═════ The records
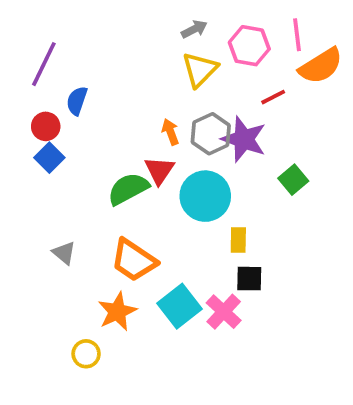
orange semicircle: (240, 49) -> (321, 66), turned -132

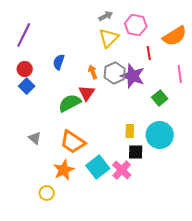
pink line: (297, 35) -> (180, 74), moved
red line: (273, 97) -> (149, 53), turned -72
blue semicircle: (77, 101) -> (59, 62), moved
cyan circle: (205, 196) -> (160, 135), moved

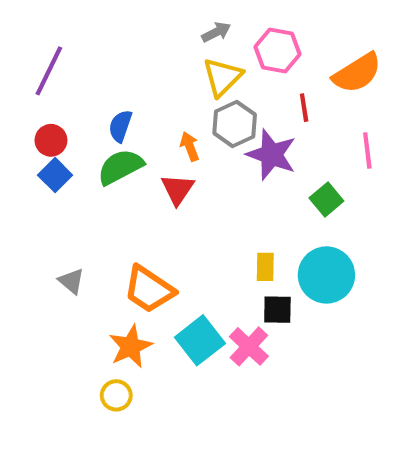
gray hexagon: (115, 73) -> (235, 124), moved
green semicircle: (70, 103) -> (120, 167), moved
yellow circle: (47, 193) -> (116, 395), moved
══════════
═════ The records
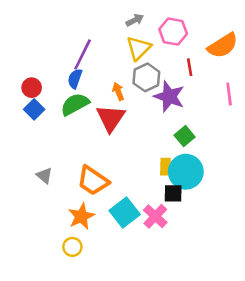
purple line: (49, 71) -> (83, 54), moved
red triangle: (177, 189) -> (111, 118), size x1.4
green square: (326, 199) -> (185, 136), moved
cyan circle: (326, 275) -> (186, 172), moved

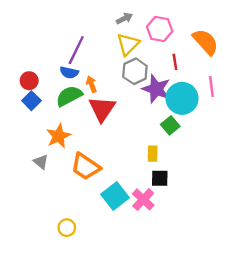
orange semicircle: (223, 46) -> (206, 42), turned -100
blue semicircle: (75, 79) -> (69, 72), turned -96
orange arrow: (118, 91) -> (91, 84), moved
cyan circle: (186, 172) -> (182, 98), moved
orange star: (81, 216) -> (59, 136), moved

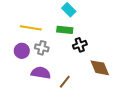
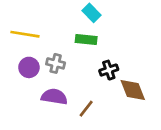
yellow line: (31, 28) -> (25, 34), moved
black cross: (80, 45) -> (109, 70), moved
══════════
→ **Required action**
Work out how many lines of the listing above include the word "semicircle". Reply with nothing but the count.

→ **Exercise output**
5